THE DATA section start

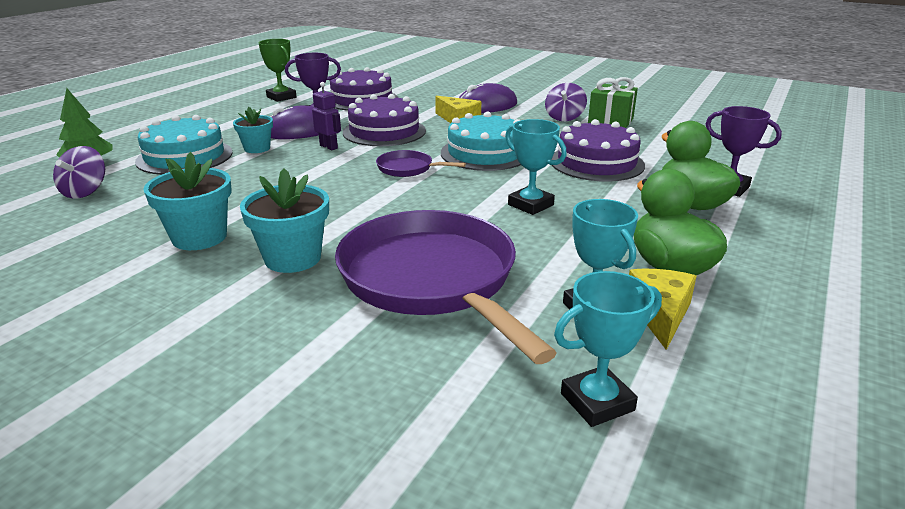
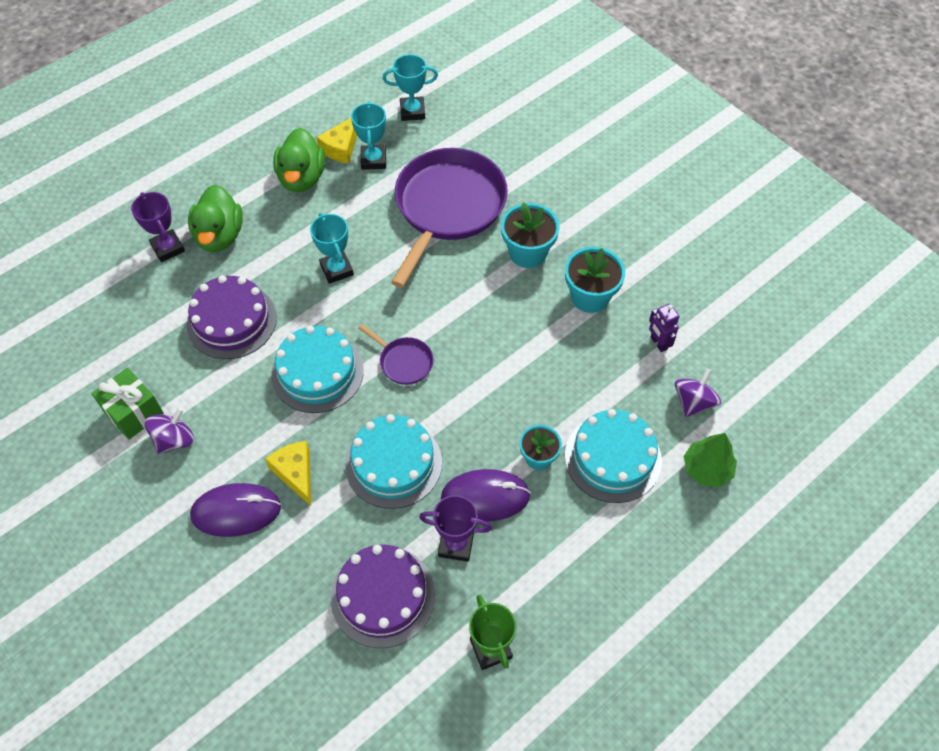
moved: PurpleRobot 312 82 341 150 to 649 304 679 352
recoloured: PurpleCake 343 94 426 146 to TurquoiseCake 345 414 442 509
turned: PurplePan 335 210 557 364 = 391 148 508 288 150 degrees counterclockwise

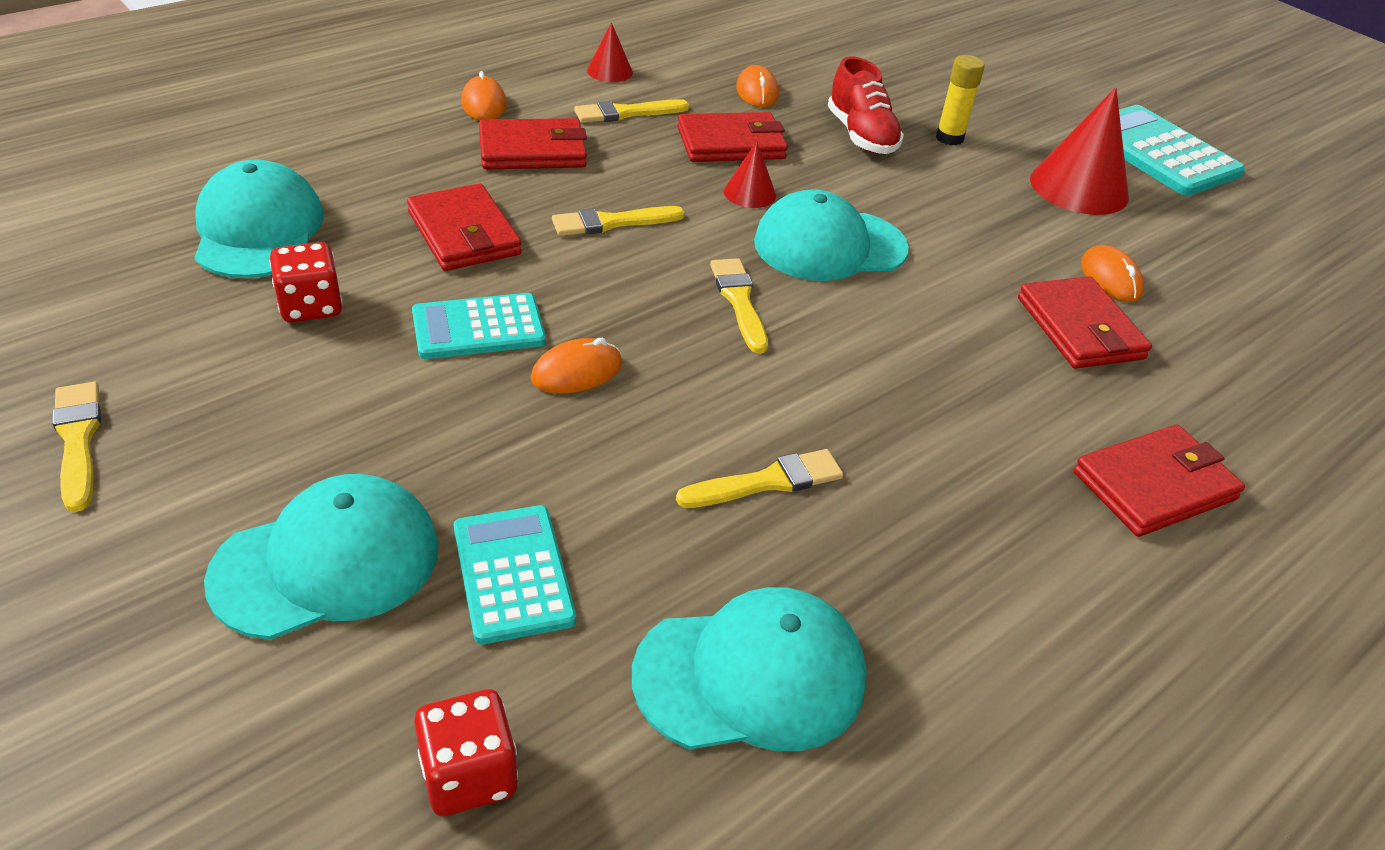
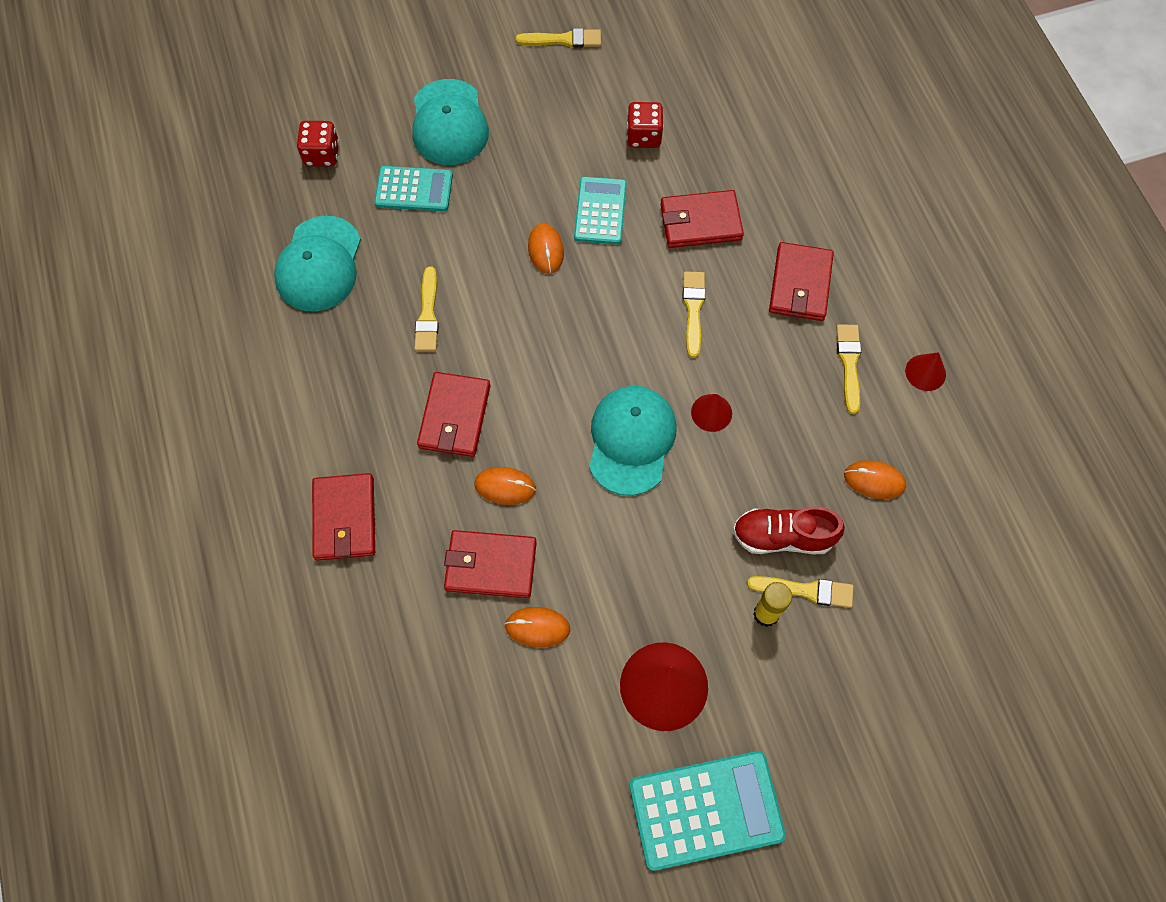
removed: TurquoiseCap 194 160 324 278
moved: OrangeMouse 461 71 506 120 to 474 467 536 505; RedWallet 677 112 788 162 to 417 372 490 457; YellowBrush 710 258 768 353 to 747 576 854 608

THE DATA section end

_EXERCISE DESCRIPTION_:
Write out all the records exactly, omitting the images.

_RESPONSE BELOW_:
moved: PurpleRobot 312 82 341 150 to 649 304 679 352
recoloured: PurpleCake 343 94 426 146 to TurquoiseCake 345 414 442 509
turned: PurplePan 335 210 557 364 = 391 148 508 288 150 degrees counterclockwise

removed: TurquoiseCap 194 160 324 278
moved: OrangeMouse 461 71 506 120 to 474 467 536 505; RedWallet 677 112 788 162 to 417 372 490 457; YellowBrush 710 258 768 353 to 747 576 854 608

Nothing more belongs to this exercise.